- RECORDS FOR THIS TASK:
* * * * * * *

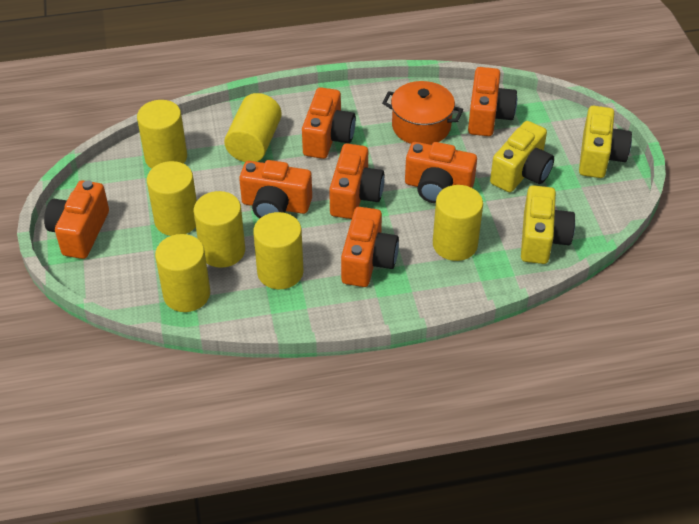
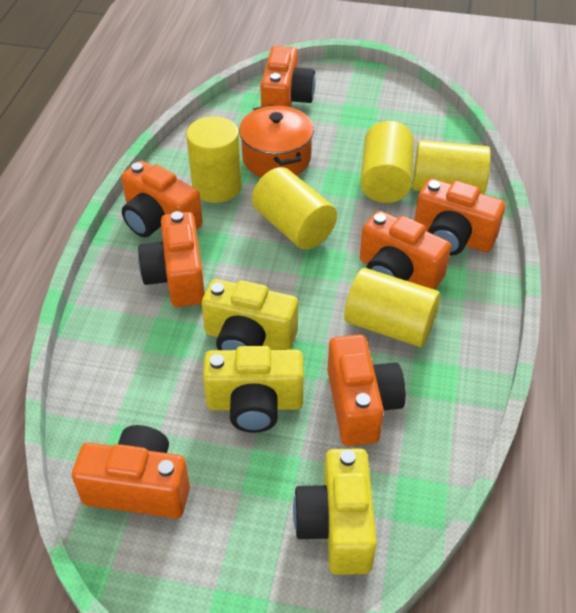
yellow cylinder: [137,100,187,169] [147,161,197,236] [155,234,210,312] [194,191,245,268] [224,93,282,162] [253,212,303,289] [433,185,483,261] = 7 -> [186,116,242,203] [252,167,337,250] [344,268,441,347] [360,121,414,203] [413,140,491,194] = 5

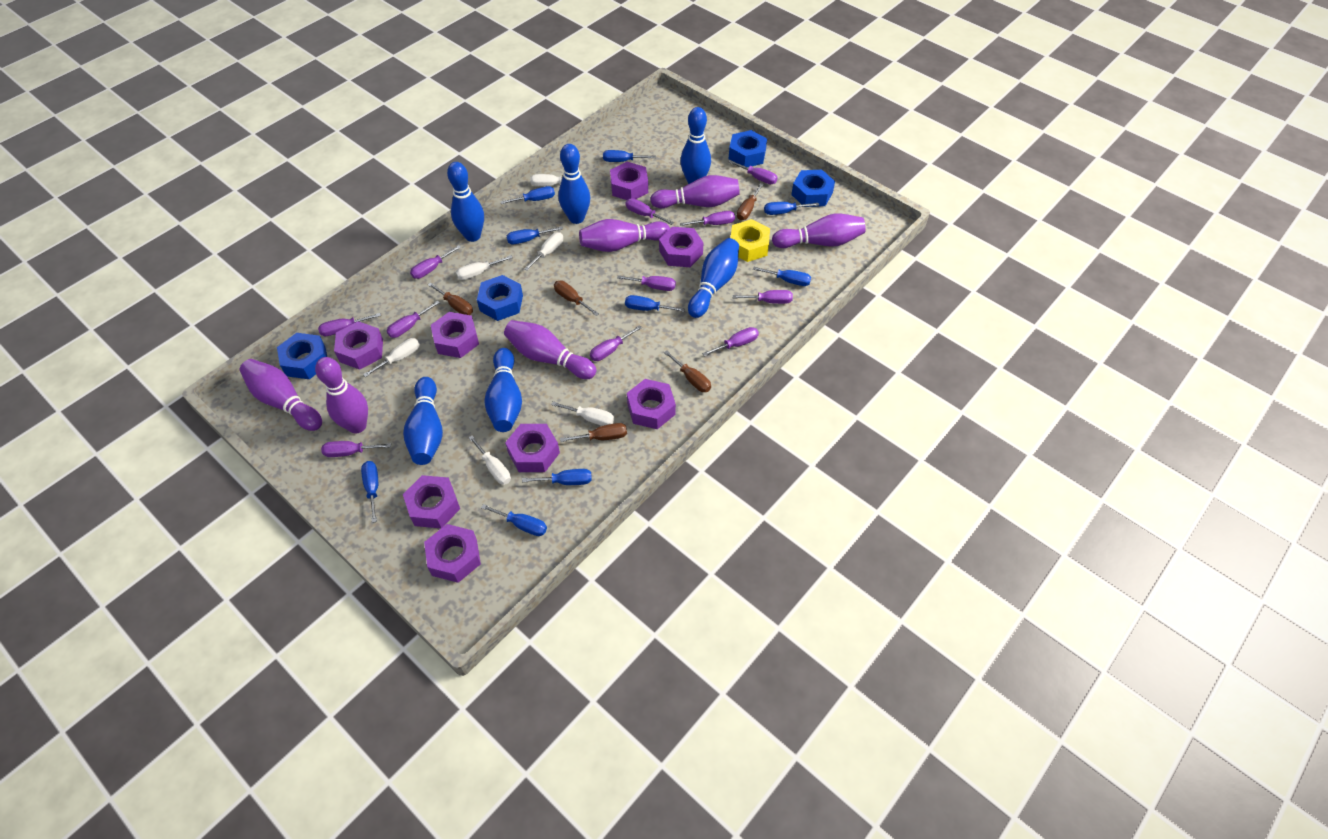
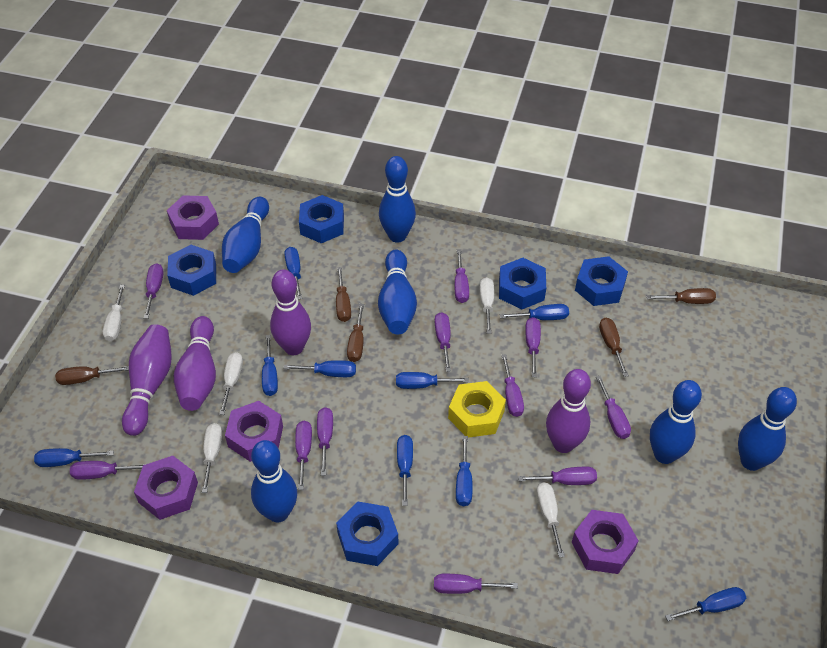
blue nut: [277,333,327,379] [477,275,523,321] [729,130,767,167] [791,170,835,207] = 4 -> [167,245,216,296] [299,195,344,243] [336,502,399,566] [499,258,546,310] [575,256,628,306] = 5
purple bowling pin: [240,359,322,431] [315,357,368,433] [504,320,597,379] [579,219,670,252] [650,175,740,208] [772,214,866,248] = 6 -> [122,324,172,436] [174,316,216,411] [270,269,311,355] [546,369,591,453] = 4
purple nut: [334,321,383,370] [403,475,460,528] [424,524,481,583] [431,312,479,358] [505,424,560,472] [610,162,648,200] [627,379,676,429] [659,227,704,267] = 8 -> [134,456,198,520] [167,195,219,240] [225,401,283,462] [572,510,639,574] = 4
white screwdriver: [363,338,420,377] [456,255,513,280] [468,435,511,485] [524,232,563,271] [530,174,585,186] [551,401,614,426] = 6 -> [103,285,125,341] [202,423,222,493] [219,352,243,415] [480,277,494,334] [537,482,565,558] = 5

* * * * * * *

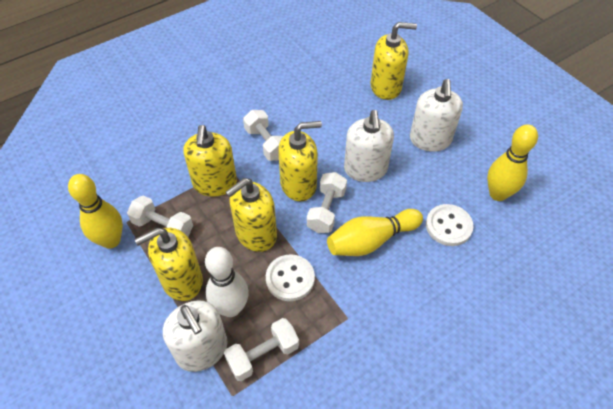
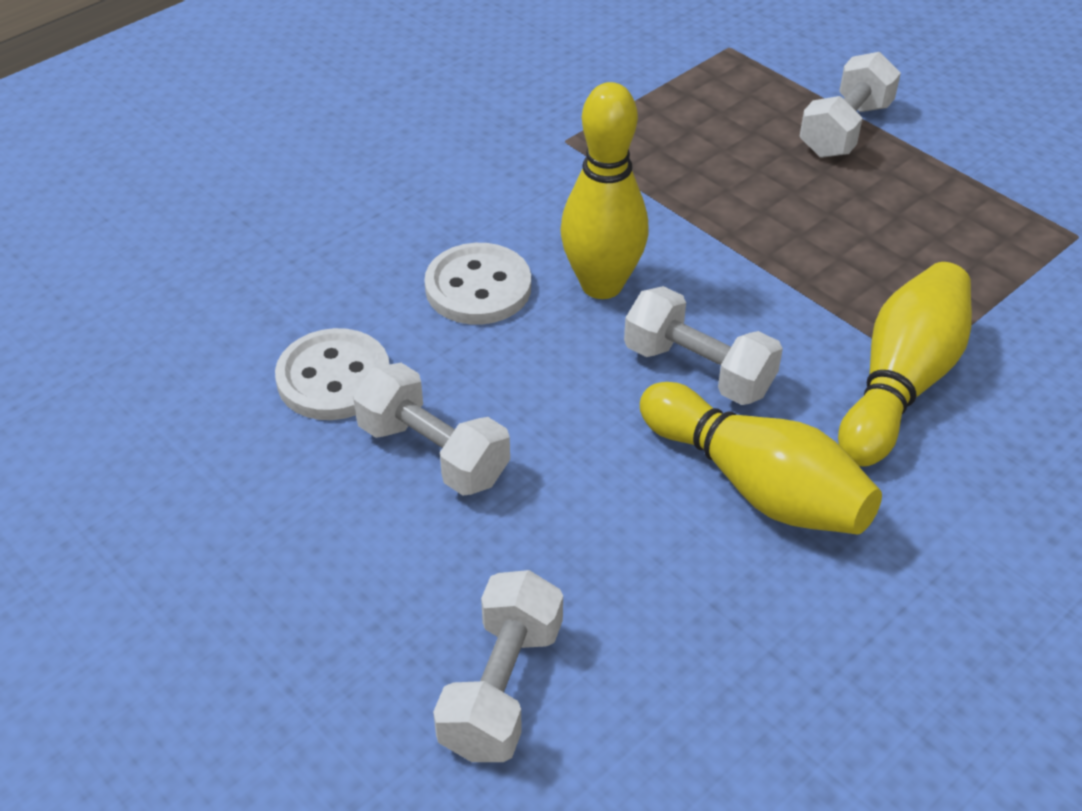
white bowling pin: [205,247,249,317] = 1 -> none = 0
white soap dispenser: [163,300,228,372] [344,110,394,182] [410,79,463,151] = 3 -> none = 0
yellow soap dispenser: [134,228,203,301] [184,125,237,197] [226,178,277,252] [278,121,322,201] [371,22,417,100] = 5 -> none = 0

* * * * * * *

- EXERCISE AIM: In the listing above, locate the line with "white bowling pin: [205,247,249,317]" and the line with "yellow soap dispenser: [134,228,203,301]", then extract exactly those lines and every line between them, and nothing more.

- OUTPUT:
white bowling pin: [205,247,249,317] = 1 -> none = 0
white soap dispenser: [163,300,228,372] [344,110,394,182] [410,79,463,151] = 3 -> none = 0
yellow soap dispenser: [134,228,203,301] [184,125,237,197] [226,178,277,252] [278,121,322,201] [371,22,417,100] = 5 -> none = 0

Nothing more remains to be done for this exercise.